Give all of the data again exactly as written, omitting every image.
BEGIN The records
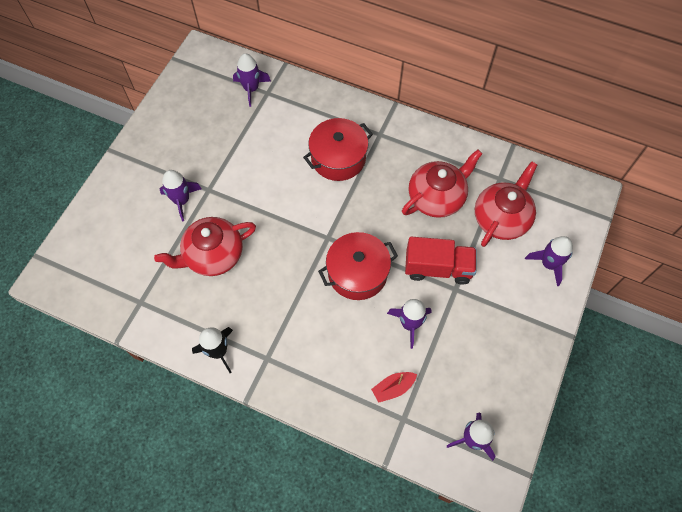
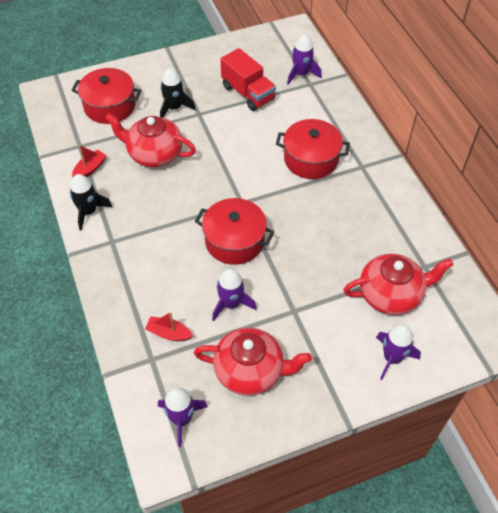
camera: 45 degrees right, 10 degrees down
purple rocket [160,170,202,222] -> black rocket [160,68,196,118]
red teapot [402,150,482,218] -> red teapot moved to [194,327,312,396]
red truck [405,237,477,284] -> red truck moved to [220,48,276,111]
none -> red pot [71,68,141,124]
none -> red boat [72,145,107,177]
END The records
#### Response to this exercise
camera: 45 degrees right, 10 degrees down
purple rocket [160,170,202,222] -> black rocket [160,68,196,118]
red teapot [402,150,482,218] -> red teapot moved to [194,327,312,396]
red truck [405,237,477,284] -> red truck moved to [220,48,276,111]
none -> red pot [71,68,141,124]
none -> red boat [72,145,107,177]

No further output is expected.